■ WORK TASK ■
Your copy of the listing must be exact and must hold no images.

** Opening DATASET EXTRACT block **

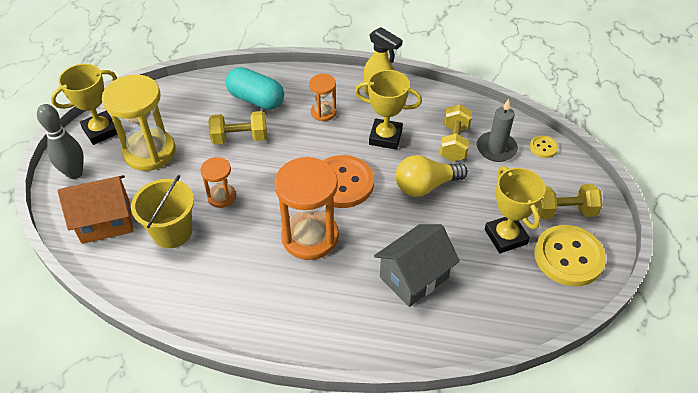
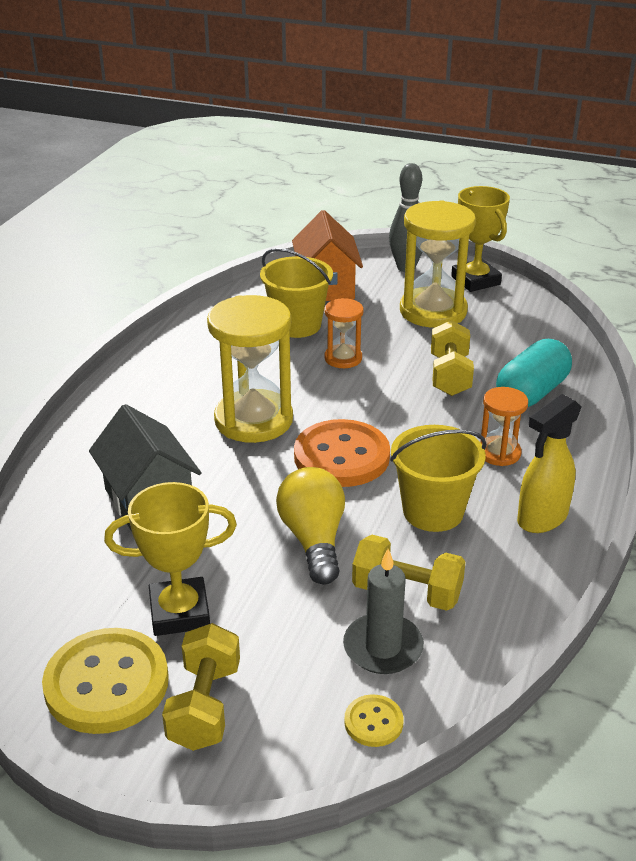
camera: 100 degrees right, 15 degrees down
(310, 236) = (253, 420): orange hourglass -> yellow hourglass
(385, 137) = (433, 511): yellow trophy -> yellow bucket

** Closing DATASET EXTRACT block **

■ RESULT FOR THIS EXERCISE ■
camera: 100 degrees right, 15 degrees down
(310, 236) = (253, 420): orange hourglass -> yellow hourglass
(385, 137) = (433, 511): yellow trophy -> yellow bucket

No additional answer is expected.